▸ **Exercise data**
Segment Open
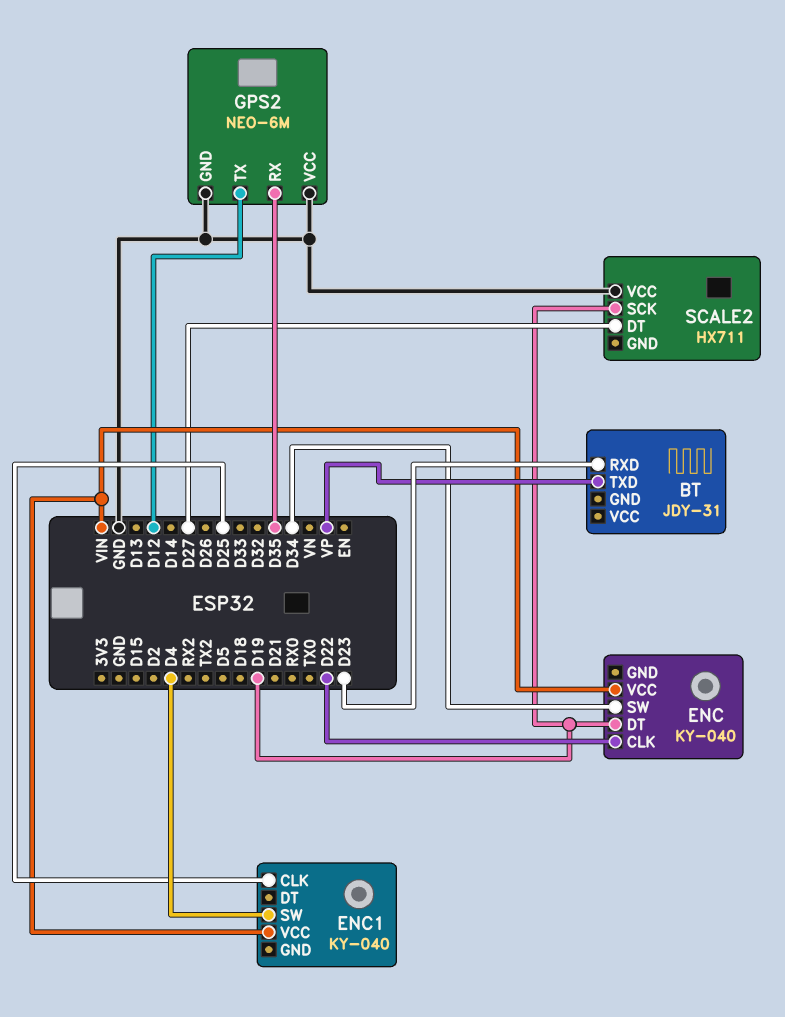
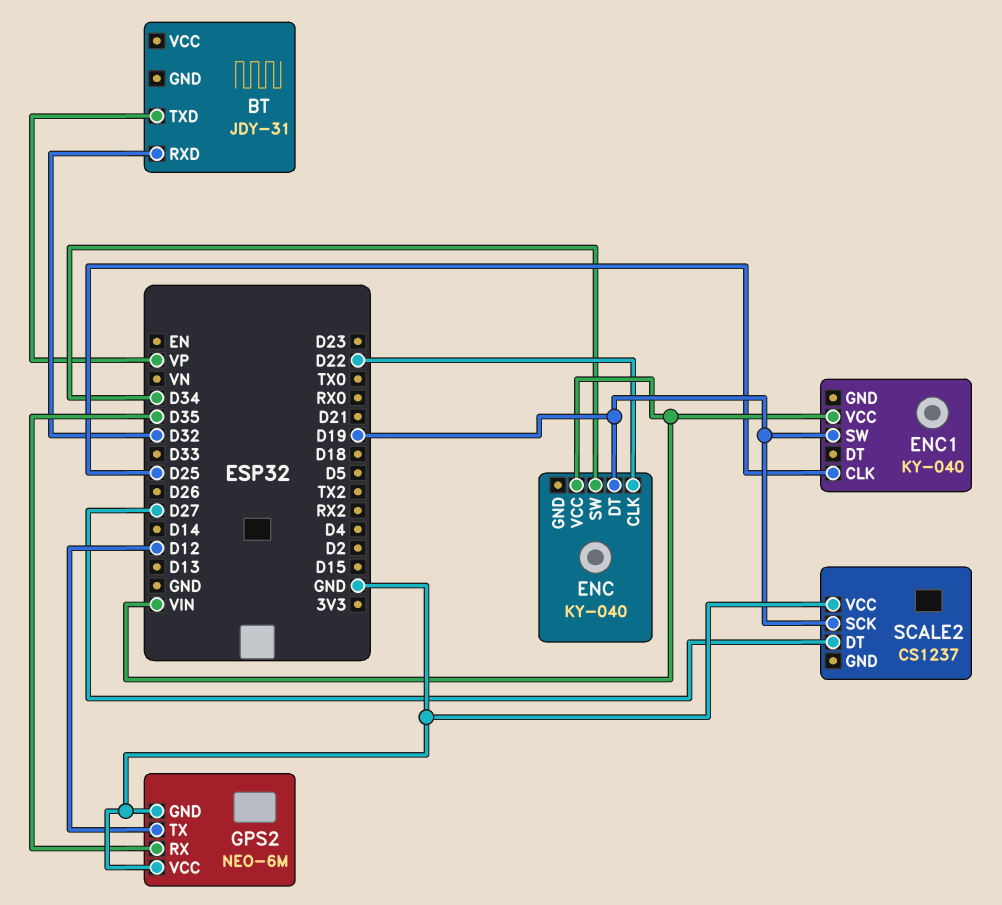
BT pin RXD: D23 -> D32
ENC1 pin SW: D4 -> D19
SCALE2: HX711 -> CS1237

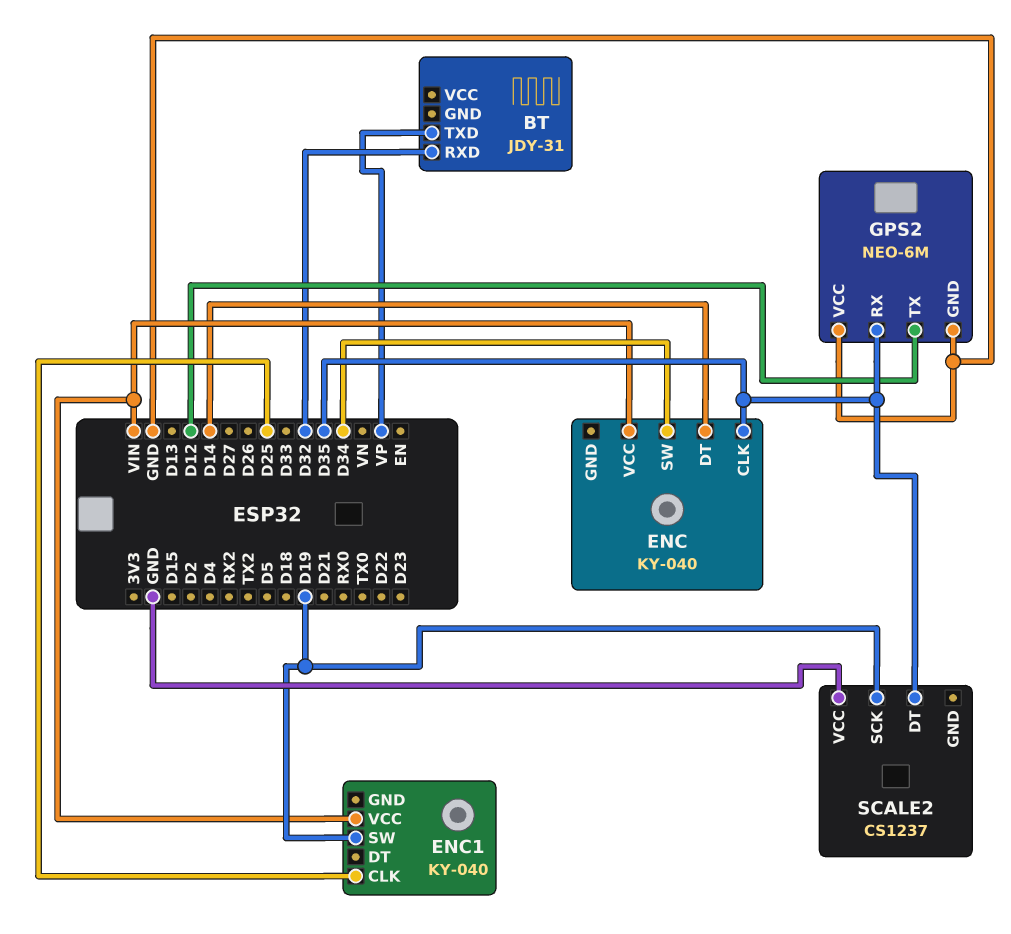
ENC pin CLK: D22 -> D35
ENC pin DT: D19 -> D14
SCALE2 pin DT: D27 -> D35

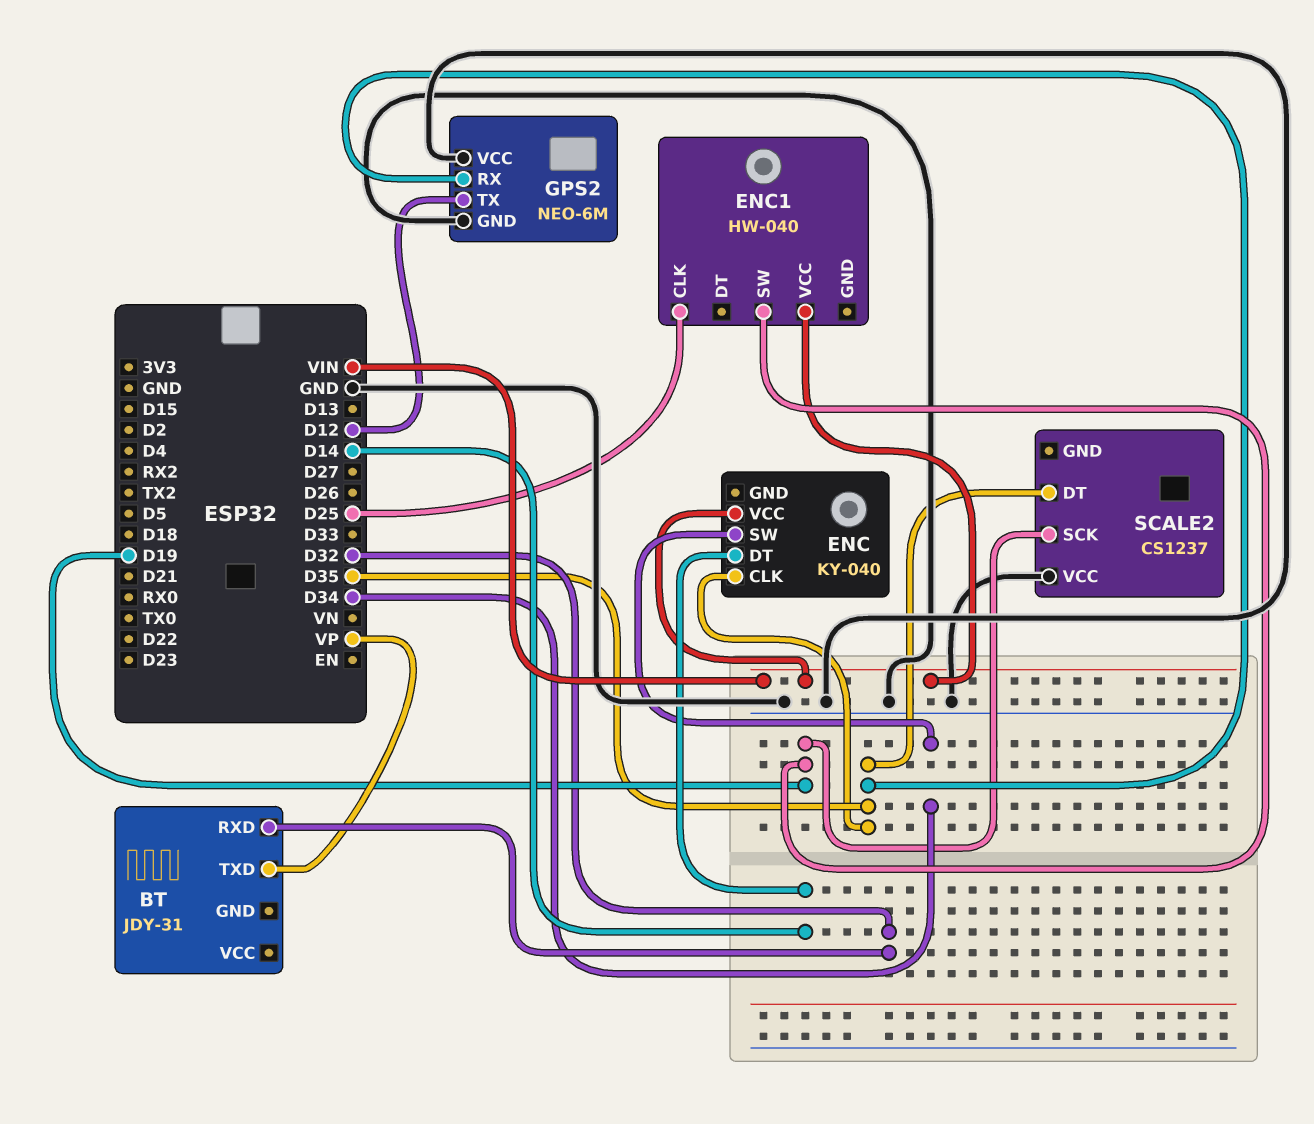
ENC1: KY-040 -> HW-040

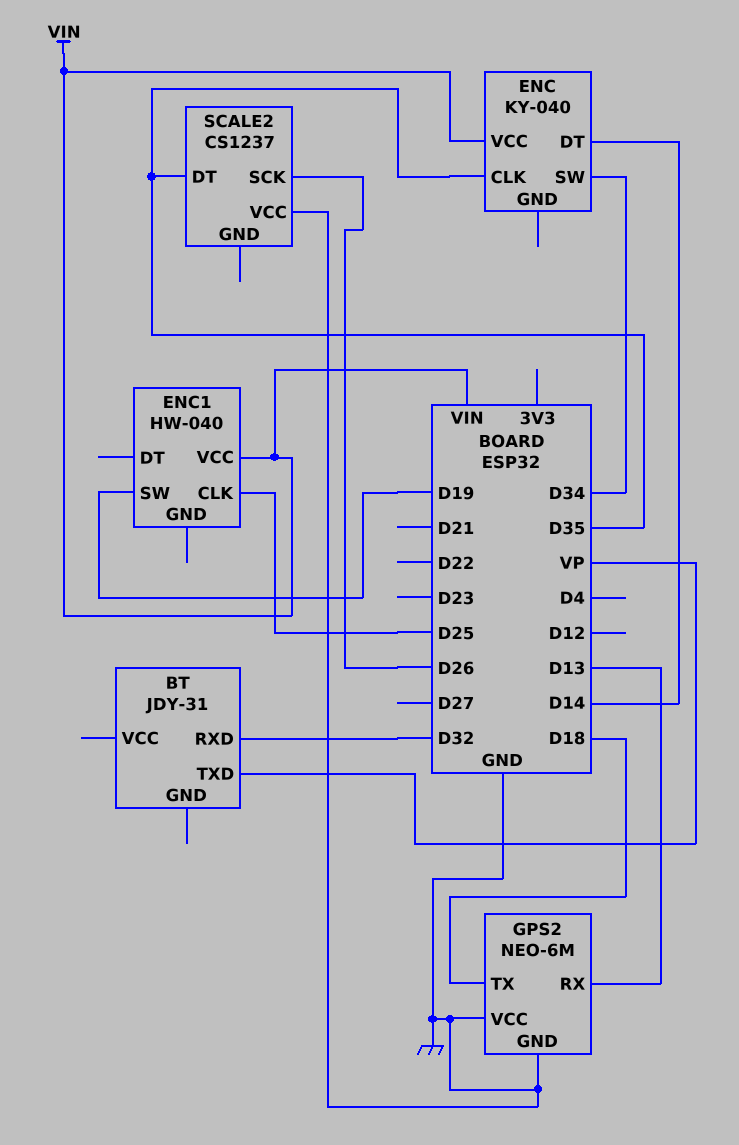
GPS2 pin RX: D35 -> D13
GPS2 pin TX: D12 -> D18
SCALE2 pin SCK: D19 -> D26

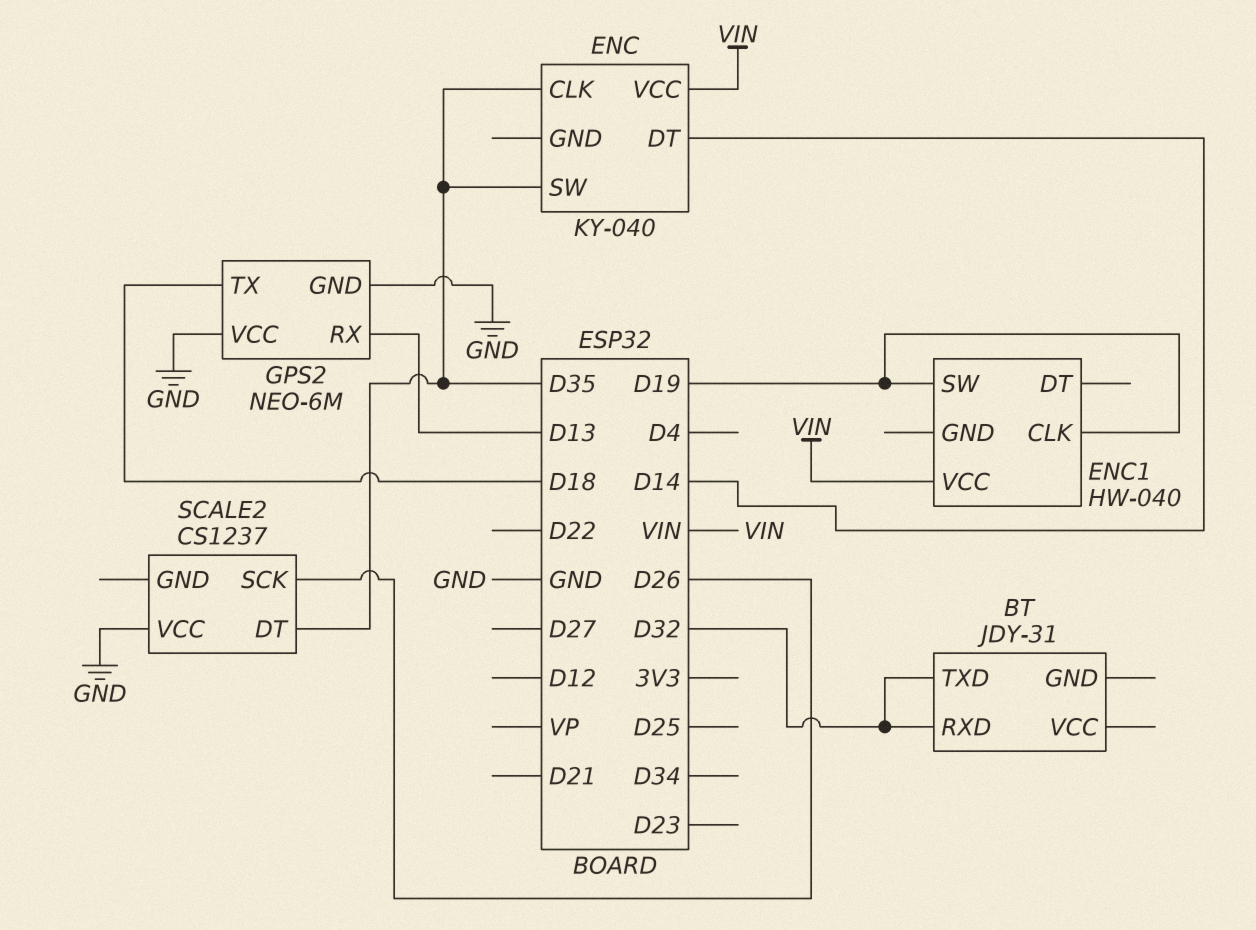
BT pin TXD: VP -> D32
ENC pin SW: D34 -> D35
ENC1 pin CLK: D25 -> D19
Segment Closed
Segment Open
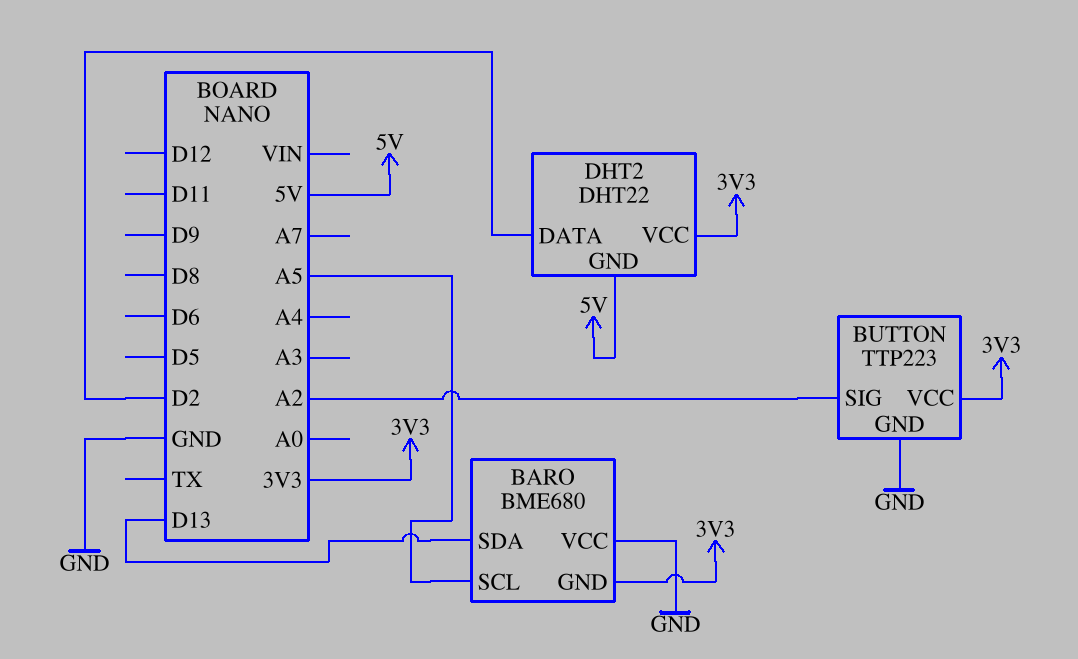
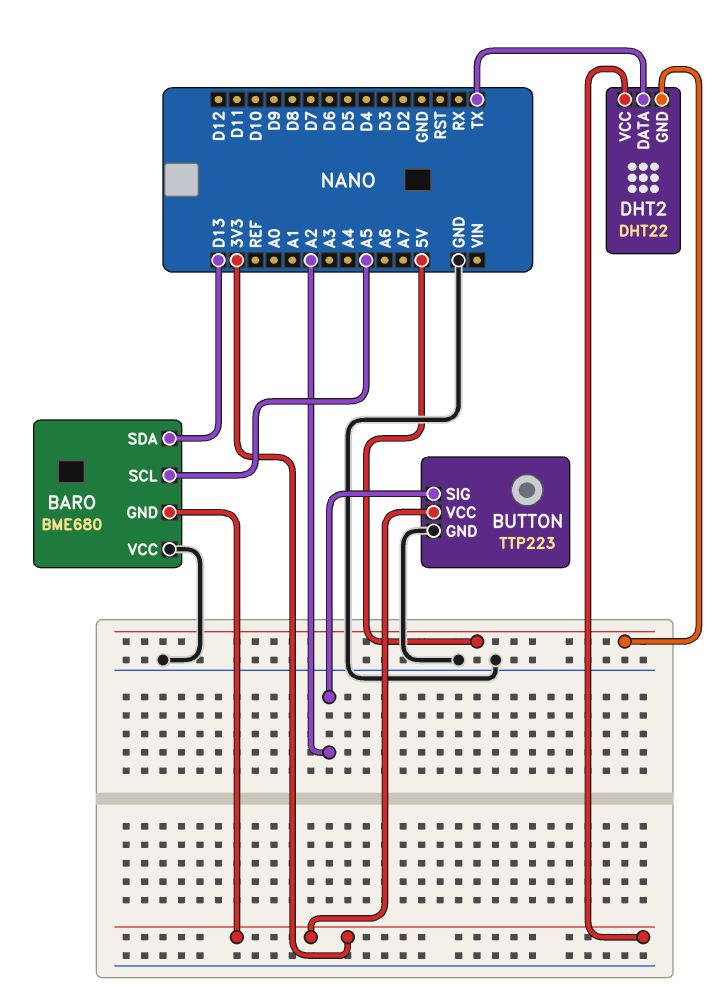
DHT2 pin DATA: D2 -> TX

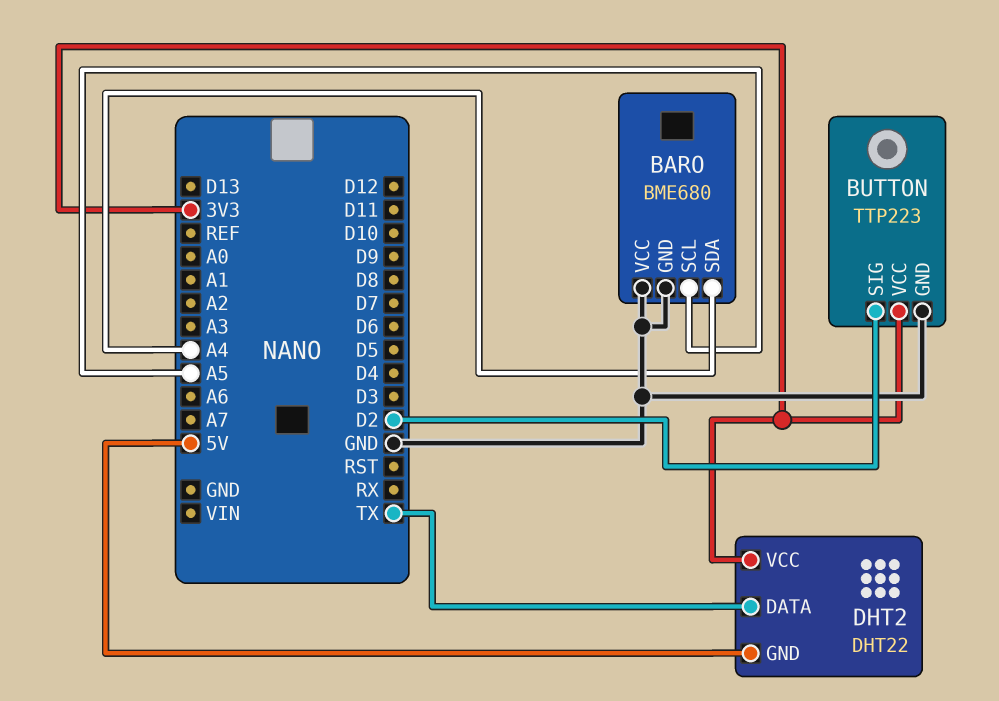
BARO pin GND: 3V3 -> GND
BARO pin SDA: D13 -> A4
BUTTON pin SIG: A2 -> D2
Segment Closed
Segment Open
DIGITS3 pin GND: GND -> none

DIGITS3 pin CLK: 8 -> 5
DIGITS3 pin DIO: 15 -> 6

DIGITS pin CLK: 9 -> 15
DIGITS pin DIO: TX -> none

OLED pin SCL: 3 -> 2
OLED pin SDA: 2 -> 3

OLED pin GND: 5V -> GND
Segment Closed
▸ **What you have to do**
Work out how many lines in the records contain the word "BARO", and give that number by itself.

▸ **Solution**
2